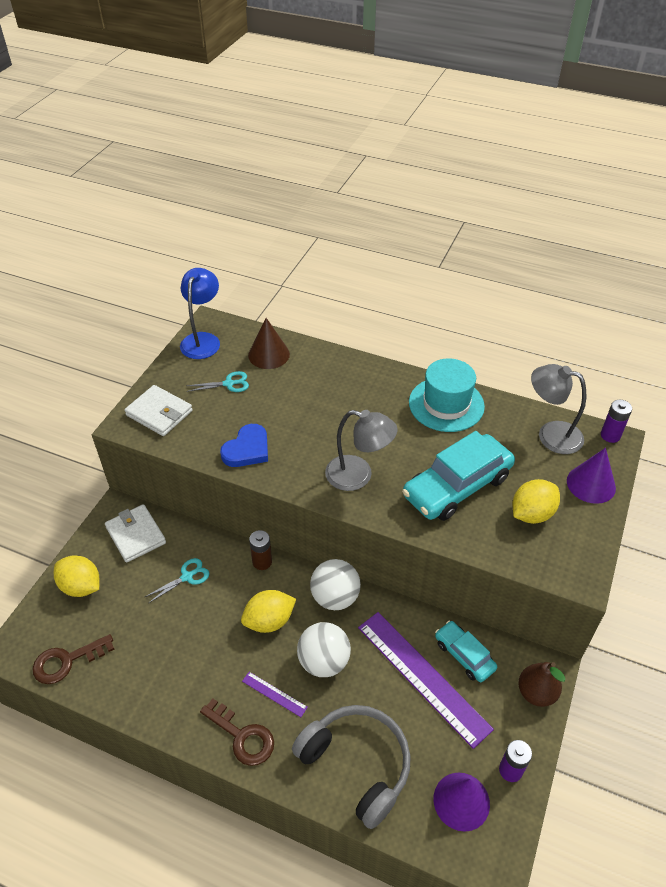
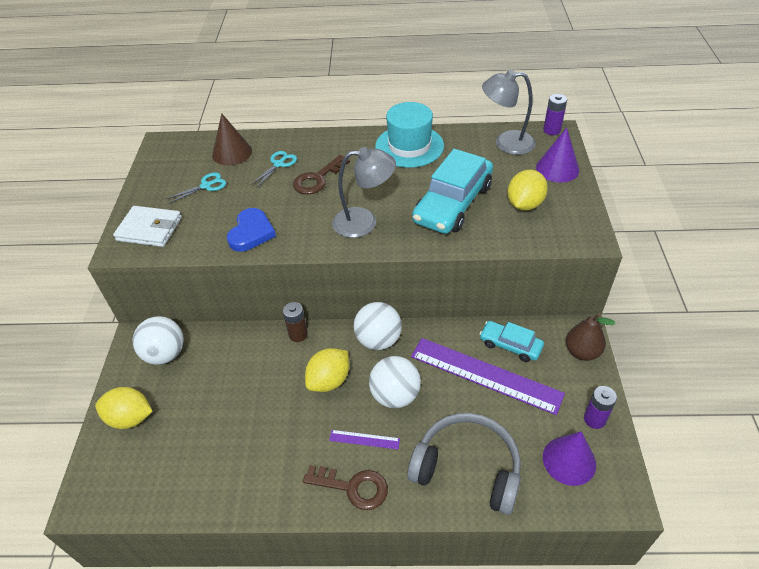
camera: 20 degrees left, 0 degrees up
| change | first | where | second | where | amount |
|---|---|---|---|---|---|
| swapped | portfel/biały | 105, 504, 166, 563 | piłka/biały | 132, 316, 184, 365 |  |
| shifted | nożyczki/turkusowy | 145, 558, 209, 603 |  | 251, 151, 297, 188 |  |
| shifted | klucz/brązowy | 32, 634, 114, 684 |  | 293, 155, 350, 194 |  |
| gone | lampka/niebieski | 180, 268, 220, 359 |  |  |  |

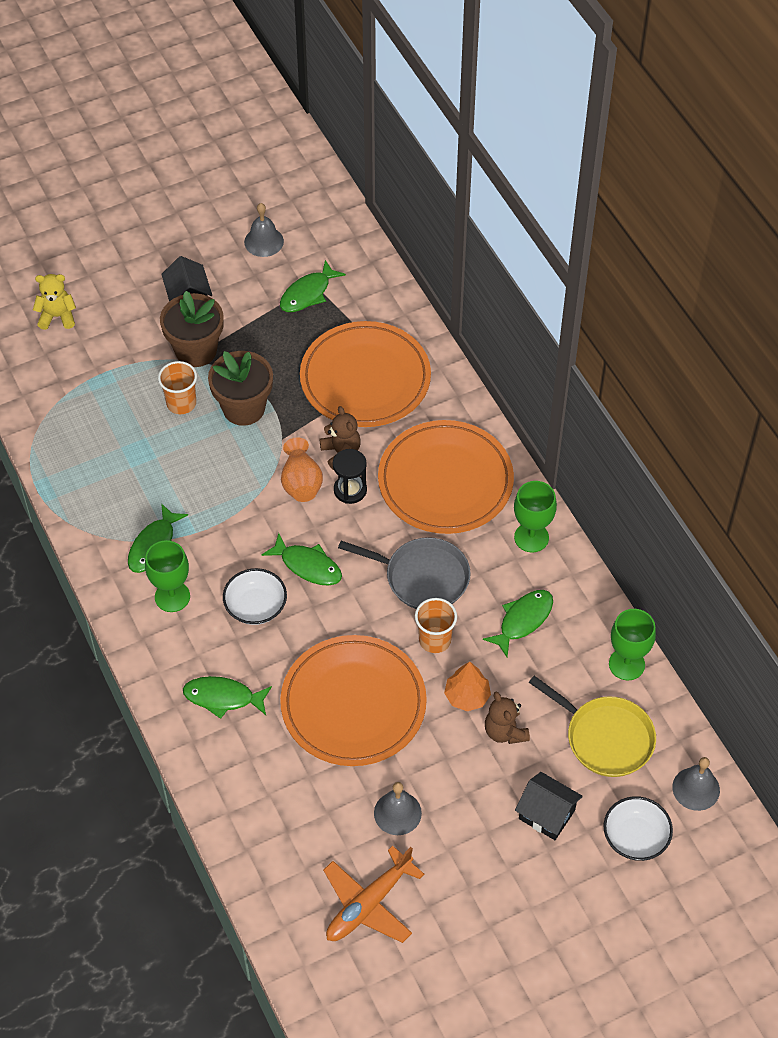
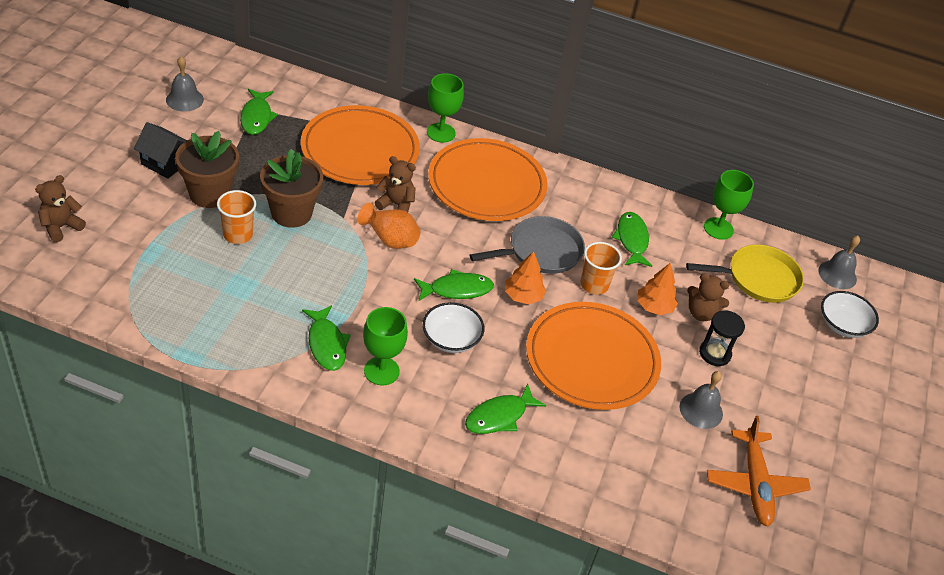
camera: 50 degrees left, 10 degrees down
| change | first | where | second | where | amount |
|---|---|---|---|---|---|
| repainted | miś/żółty | 33, 274, 76, 330 | miś/brązowy | 35, 175, 86, 242 |  |
| shifted | kielich/zielony | 514, 481, 557, 553 |  | 427, 73, 464, 143 |  |
| new |  |  | drzewko/pomarańczowy | 505, 251, 546, 304 |  |
| shifted | klepsydra/czarny | 333, 449, 367, 504 |  | 699, 310, 745, 366 |  |
| gone | domek/czarny | 515, 772, 583, 840 |  |  |  |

§ **Work instruction**: Retype the whole listing above exactly as written. Skip the pictures.

§ **Answer below**:
camera: 20 degrees left, 0 degrees up
| change | first | where | second | where | amount |
|---|---|---|---|---|---|
| swapped | portfel/biały | 105, 504, 166, 563 | piłka/biały | 132, 316, 184, 365 |  |
| shifted | nożyczki/turkusowy | 145, 558, 209, 603 |  | 251, 151, 297, 188 |  |
| shifted | klucz/brązowy | 32, 634, 114, 684 |  | 293, 155, 350, 194 |  |
| gone | lampka/niebieski | 180, 268, 220, 359 |  |  |  |

camera: 50 degrees left, 10 degrees down
| change | first | where | second | where | amount |
|---|---|---|---|---|---|
| repainted | miś/żółty | 33, 274, 76, 330 | miś/brązowy | 35, 175, 86, 242 |  |
| shifted | kielich/zielony | 514, 481, 557, 553 |  | 427, 73, 464, 143 |  |
| new |  |  | drzewko/pomarańczowy | 505, 251, 546, 304 |  |
| shifted | klepsydra/czarny | 333, 449, 367, 504 |  | 699, 310, 745, 366 |  |
| gone | domek/czarny | 515, 772, 583, 840 |  |  |  |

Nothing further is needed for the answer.